● **Your task**
The full set of entries is to be printed exactly, with pictures excluded.

*** Begin section ***

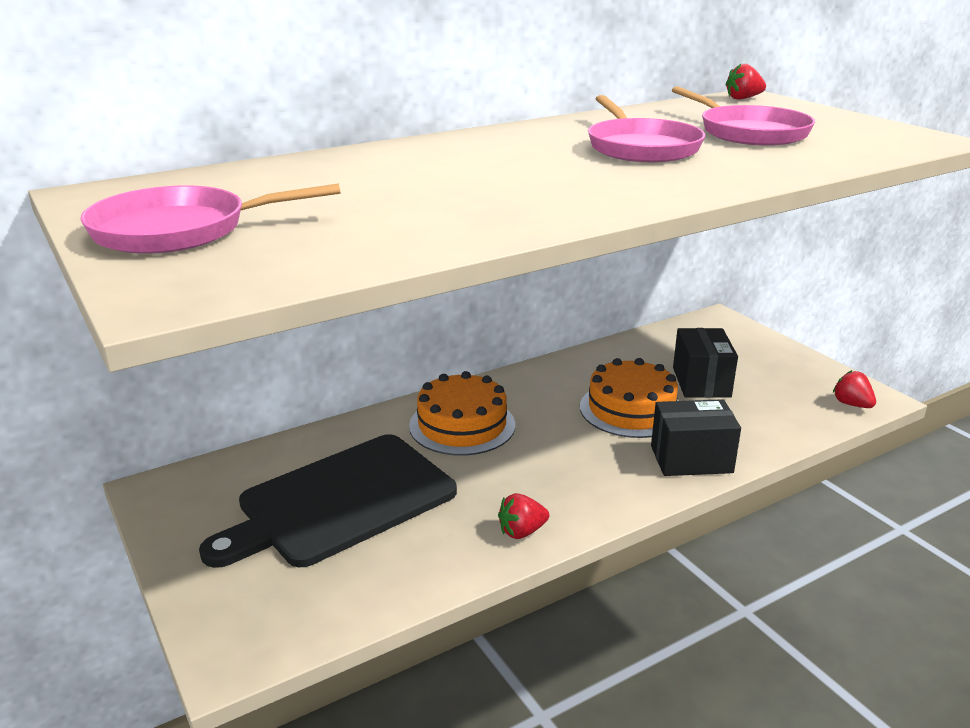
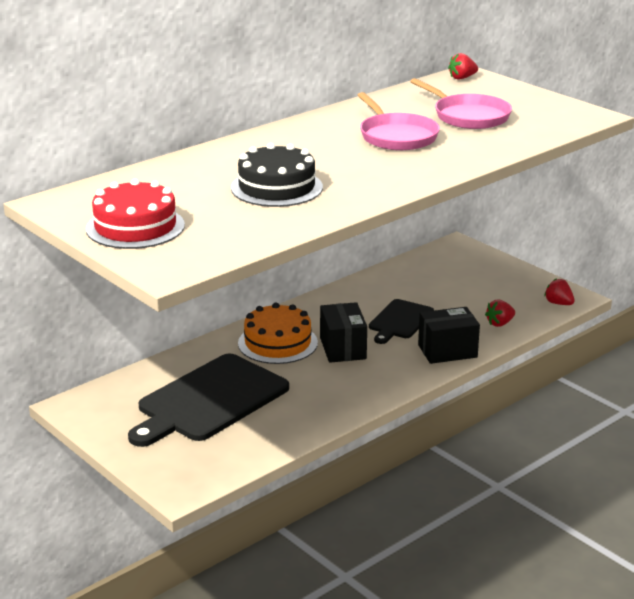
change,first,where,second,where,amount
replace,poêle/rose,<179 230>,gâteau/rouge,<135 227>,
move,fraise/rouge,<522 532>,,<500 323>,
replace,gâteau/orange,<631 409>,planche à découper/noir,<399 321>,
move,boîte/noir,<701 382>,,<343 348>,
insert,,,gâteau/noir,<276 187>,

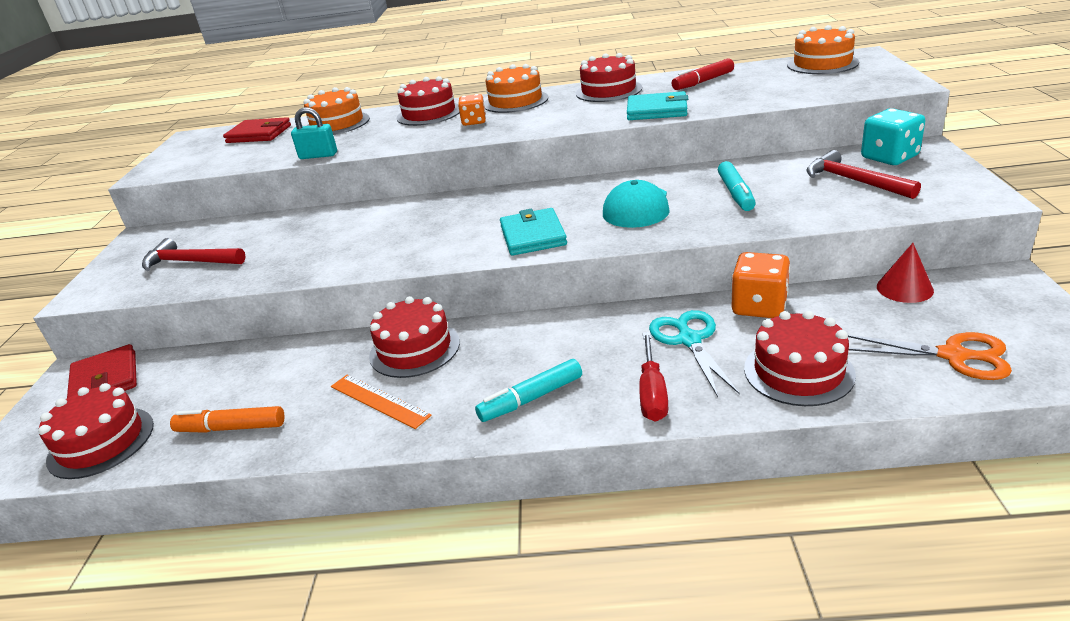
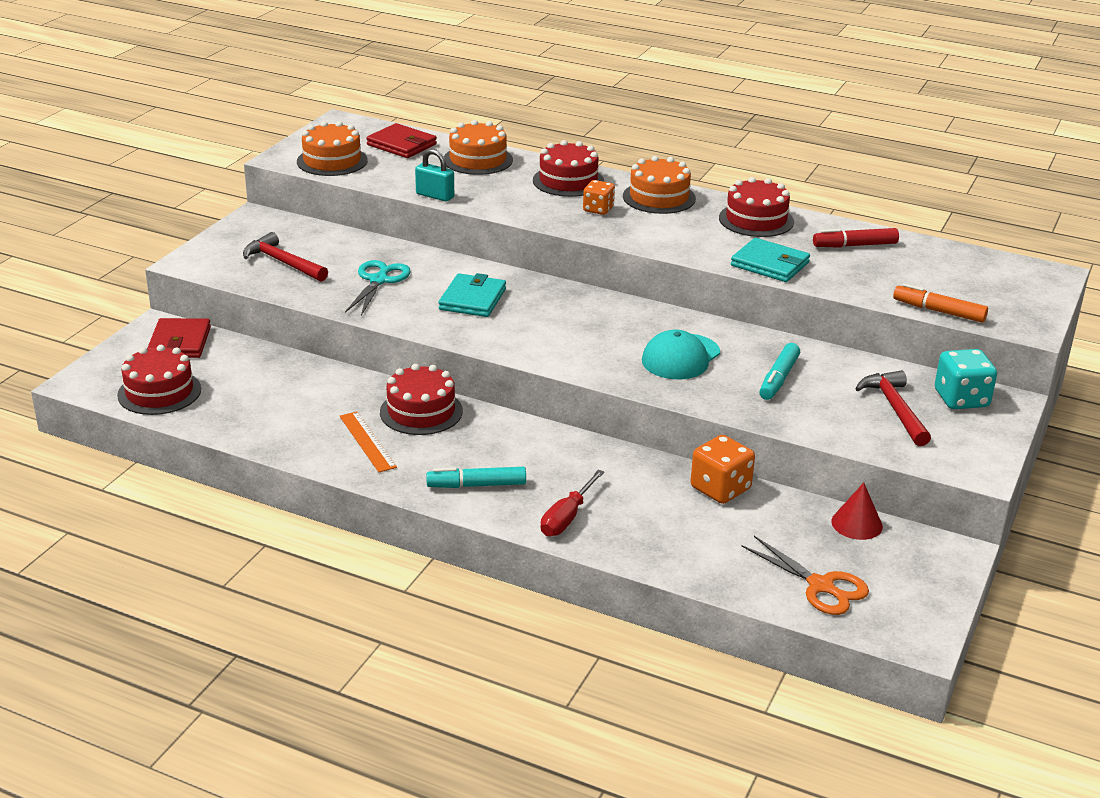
change,first,where,second,where,amount
move,feutre/orange,<231 428>,,<938 311>,
move,portefeuille/turquoise,<533 236>,,<472 299>,
move,ciseaux/turquoise,<689 340>,,<379 280>,
delete,gâteau/rouge,<798 371>,,,
move,gâteau/orange,<822 64>,,<332 161>,

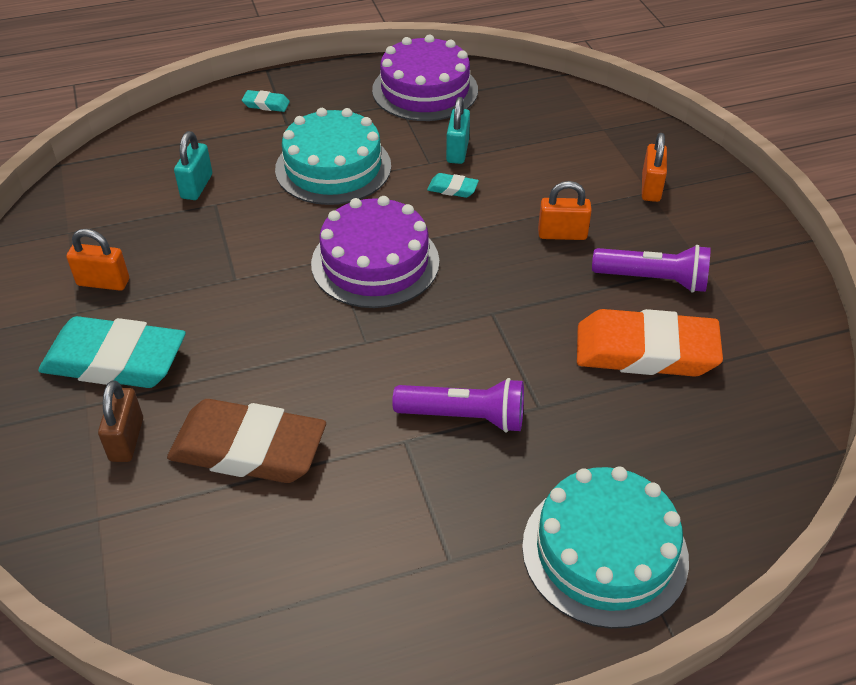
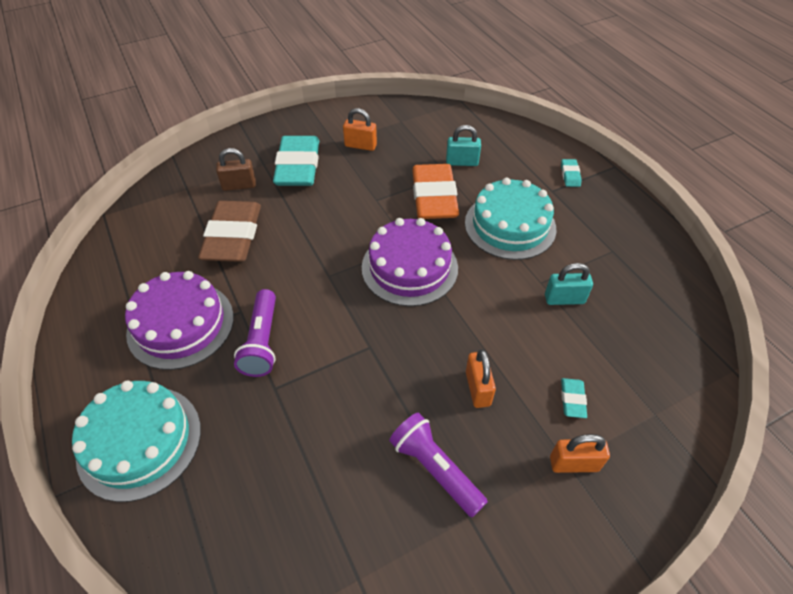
change,first,where,second,where,amount
rotate,cadenas/orange,<103 282>,,<360 146>,75 degrees counterclockwise
move,gâteau/violet,<425 90>,,<181 324>,
move,gomme/turquoise,<452 189>,,<572 399>,
move,gomme/orange,<645 351>,,<434 197>,
rotate,lampe de poche/violet,<653 280>,,<435 469>,135 degrees clockwise

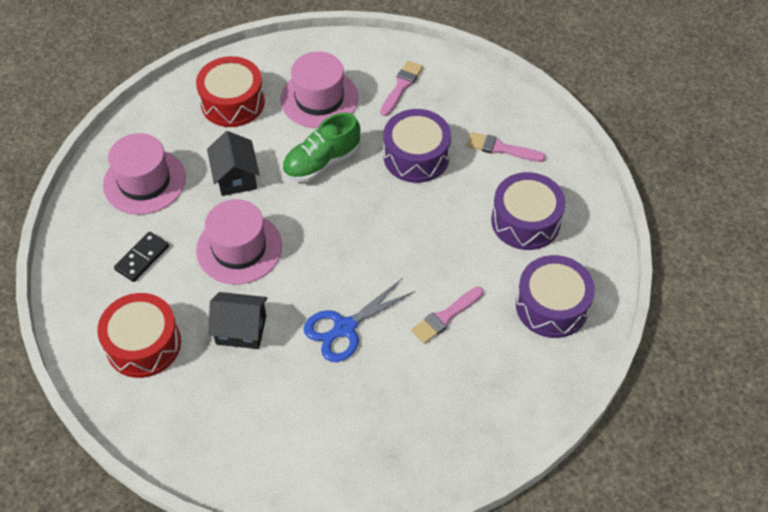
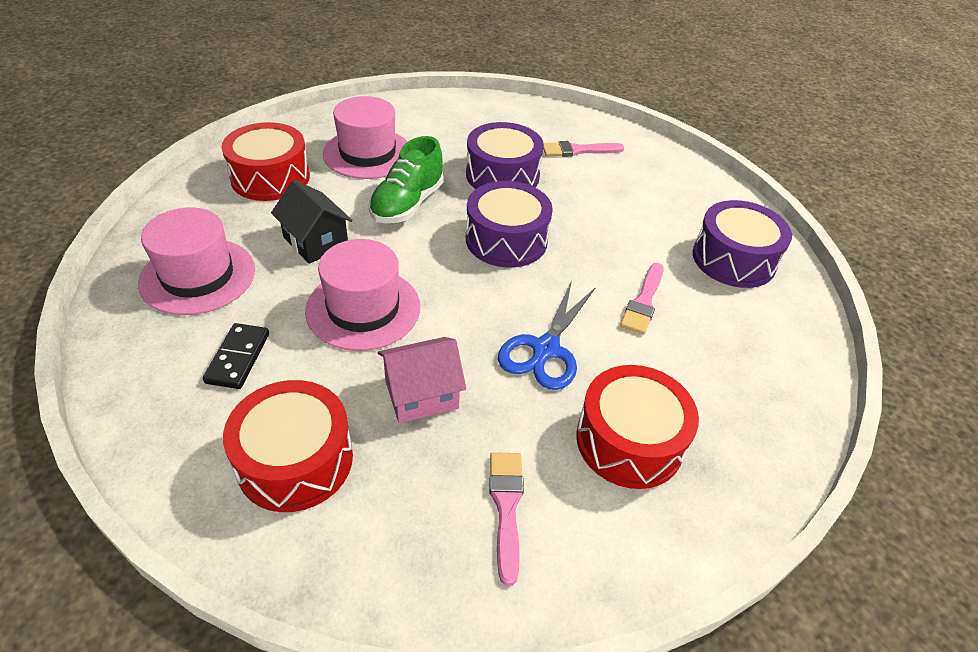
change,first,where,second,where,amount
recolor,maison/noir,<241 330>,maison/rose,<421 394>,
move,pinceau/rose,<401 86>,,<506 507>,
move,tambour/violet,<525 221>,,<506 240>,
insert,,,tambour/rouge,<629 441>,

*** End section ***

● **Solution to this task**
change,first,where,second,where,amount
replace,poêle/rose,<179 230>,gâteau/rouge,<135 227>,
move,fraise/rouge,<522 532>,,<500 323>,
replace,gâteau/orange,<631 409>,planche à découper/noir,<399 321>,
move,boîte/noir,<701 382>,,<343 348>,
insert,,,gâteau/noir,<276 187>,

change,first,where,second,where,amount
move,feutre/orange,<231 428>,,<938 311>,
move,portefeuille/turquoise,<533 236>,,<472 299>,
move,ciseaux/turquoise,<689 340>,,<379 280>,
delete,gâteau/rouge,<798 371>,,,
move,gâteau/orange,<822 64>,,<332 161>,

change,first,where,second,where,amount
rotate,cadenas/orange,<103 282>,,<360 146>,75 degrees counterclockwise
move,gâteau/violet,<425 90>,,<181 324>,
move,gomme/turquoise,<452 189>,,<572 399>,
move,gomme/orange,<645 351>,,<434 197>,
rotate,lampe de poche/violet,<653 280>,,<435 469>,135 degrees clockwise

change,first,where,second,where,amount
recolor,maison/noir,<241 330>,maison/rose,<421 394>,
move,pinceau/rose,<401 86>,,<506 507>,
move,tambour/violet,<525 221>,,<506 240>,
insert,,,tambour/rouge,<629 441>,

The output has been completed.